_Task item_.
Repeat exactly what runs from the line with "red brick B1 level 1 -> red brick G2 level 2" through the last line of the material, and keep the pictures out of it.

_Data shown_.
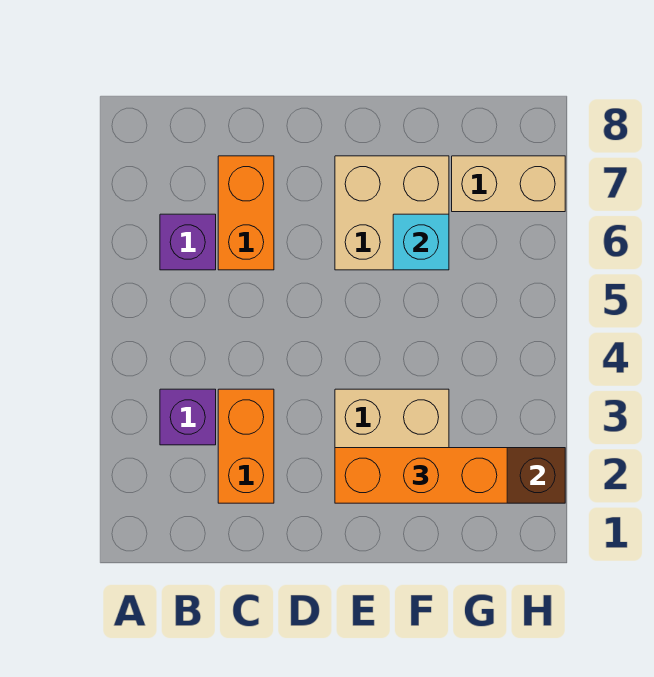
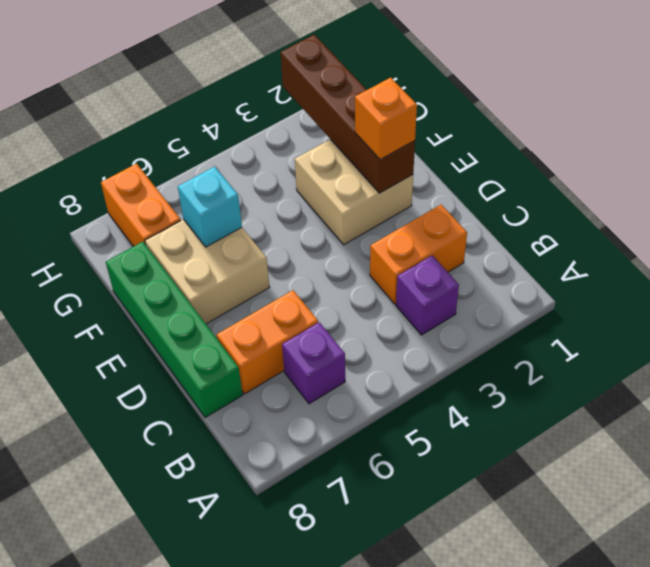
none -> green brick C8:F8 level 1
orange brick E2:G2 level 3 -> orange brick E2 level 3
tan brick G7:H7 level 1 -> orange brick G7:H7 level 1

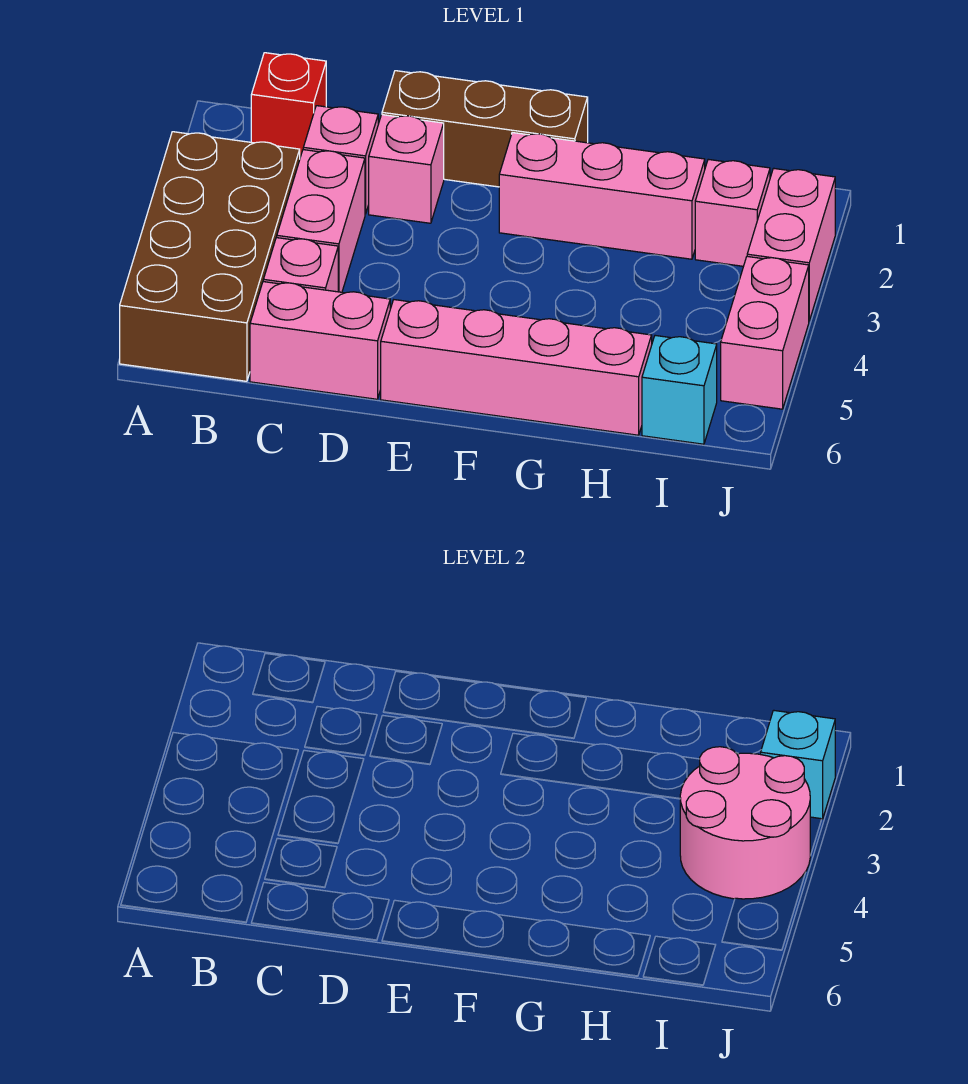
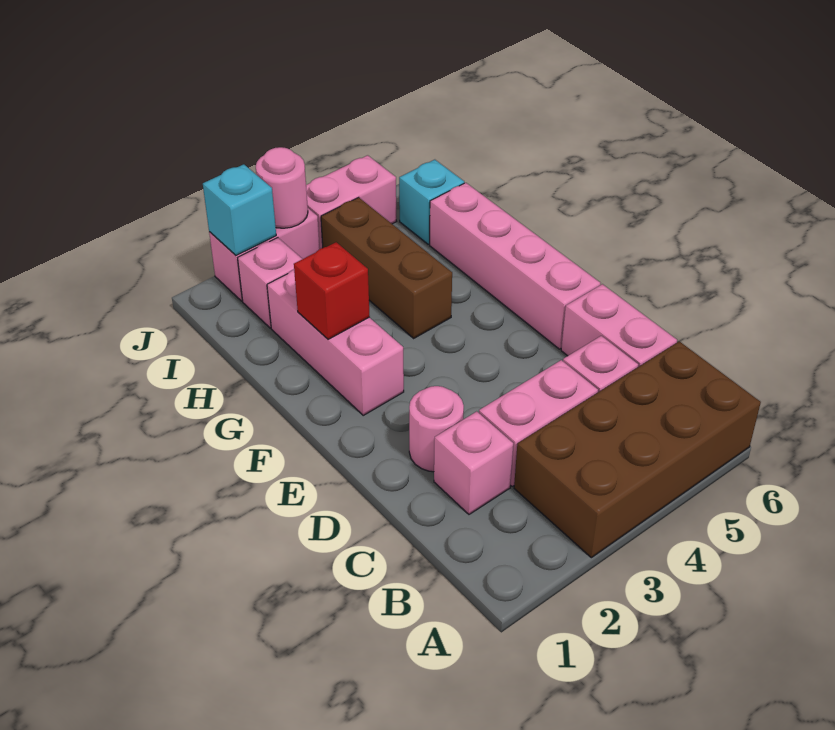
red brick B1 level 1 -> red brick G2 level 2
brown brick D1:F1 level 1 -> brown brick G4:I4 level 1
pink brick D2 level 1 -> pink round brick D2 level 1
pink round brick I3:J4 level 2 -> pink round brick J3 level 2

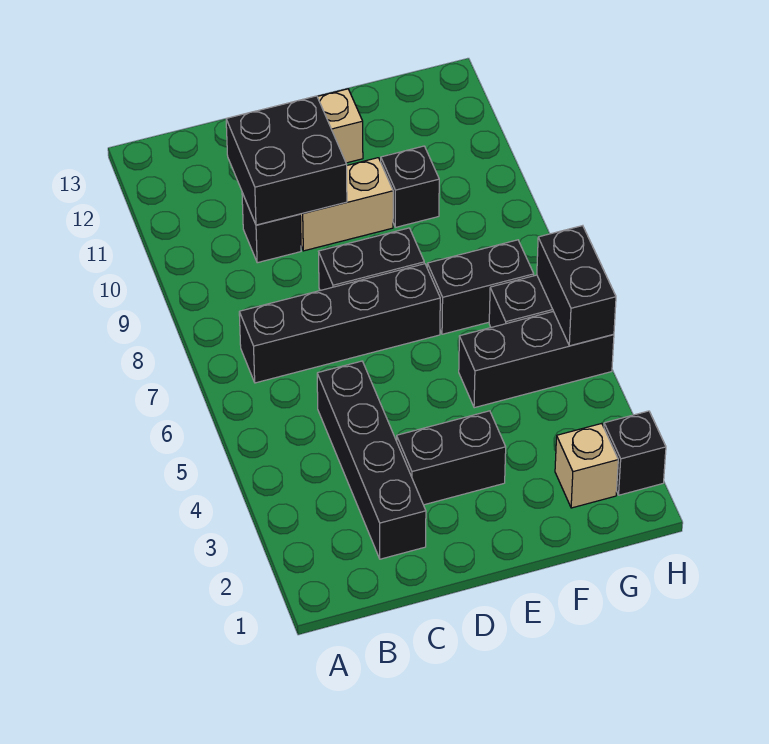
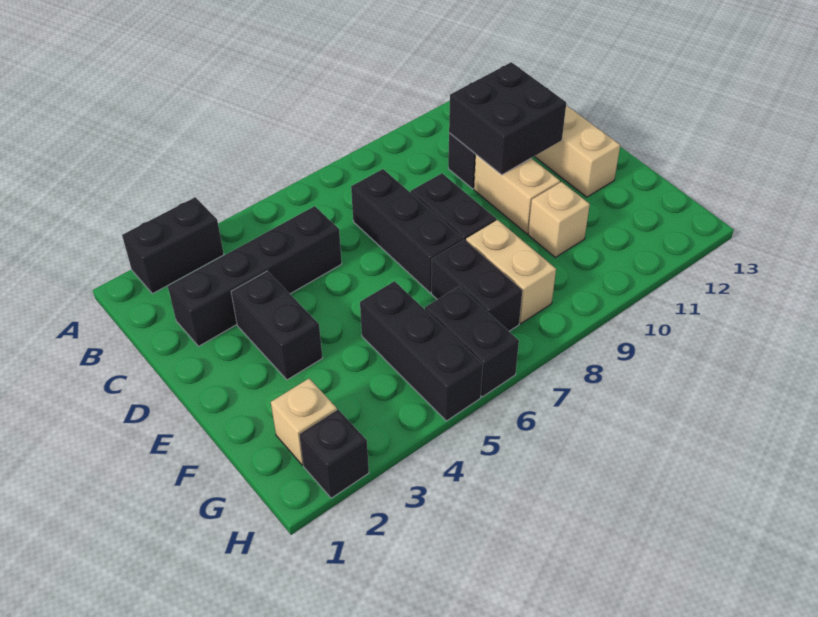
black brick B7:E7 level 1 -> black brick C7:E7 level 1
none -> tan brick F8:G8 level 1
black brick F10 level 1 -> tan brick F10 level 1
black brick H5:H6 level 2 -> black brick A2:A3 level 1

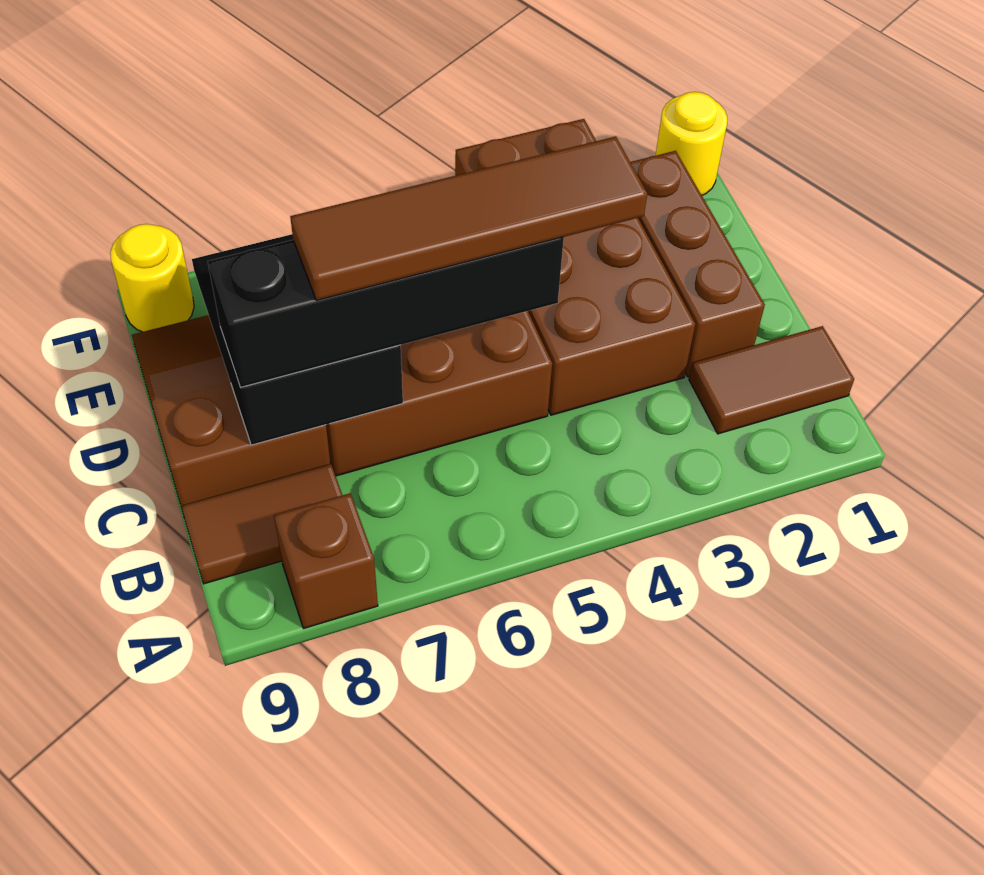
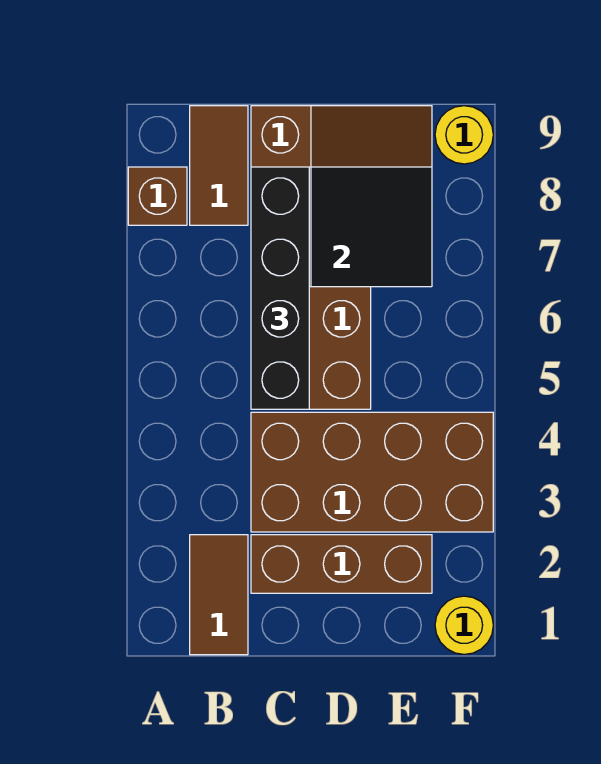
brown tile C4:C7 level 4 -> none

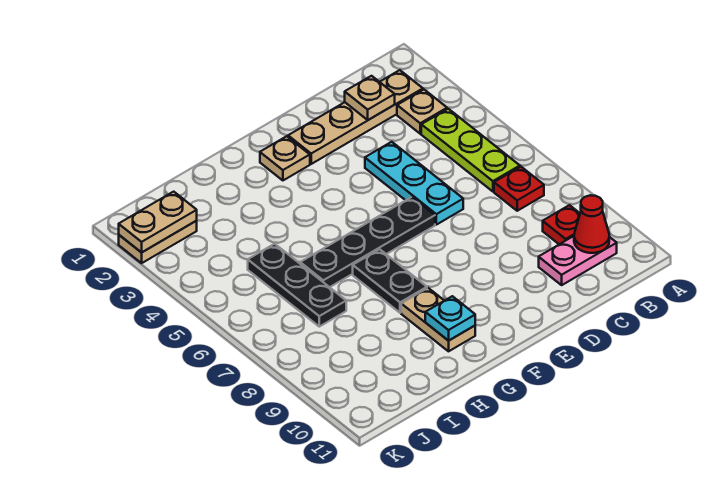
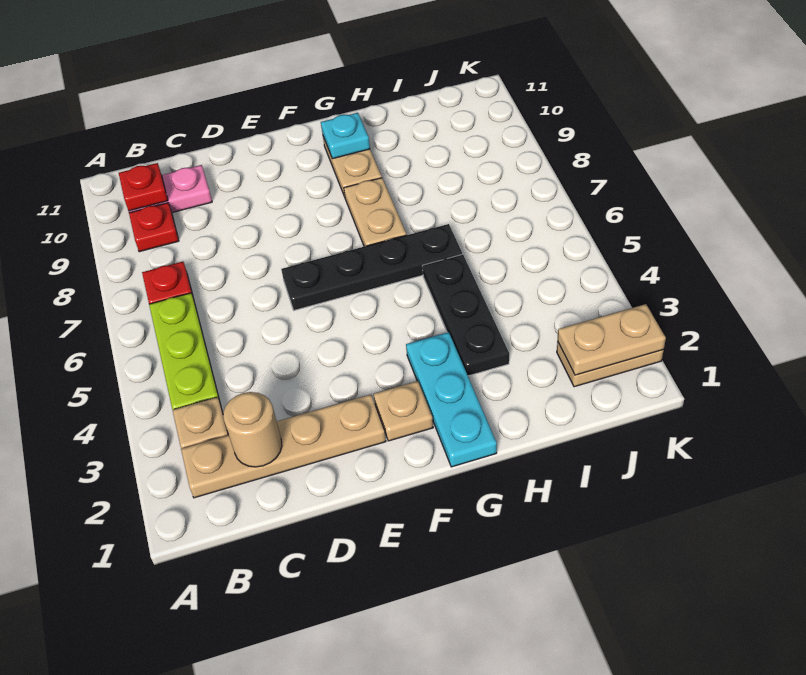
red cone B10 level 2 -> red plate B10 level 2
tan plate C2 level 2 -> tan round brick C2 level 2
cyan plate D4:D6 level 1 -> cyan plate G1:G3 level 1
black plate G7:G8 level 1 -> tan plate G7:G8 level 1
black plate I5:I7 level 1 -> black plate H3:H5 level 1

_Your response_.
red brick B1 level 1 -> red brick G2 level 2
brown brick D1:F1 level 1 -> brown brick G4:I4 level 1
pink brick D2 level 1 -> pink round brick D2 level 1
pink round brick I3:J4 level 2 -> pink round brick J3 level 2

black brick B7:E7 level 1 -> black brick C7:E7 level 1
none -> tan brick F8:G8 level 1
black brick F10 level 1 -> tan brick F10 level 1
black brick H5:H6 level 2 -> black brick A2:A3 level 1

brown tile C4:C7 level 4 -> none

red cone B10 level 2 -> red plate B10 level 2
tan plate C2 level 2 -> tan round brick C2 level 2
cyan plate D4:D6 level 1 -> cyan plate G1:G3 level 1
black plate G7:G8 level 1 -> tan plate G7:G8 level 1
black plate I5:I7 level 1 -> black plate H3:H5 level 1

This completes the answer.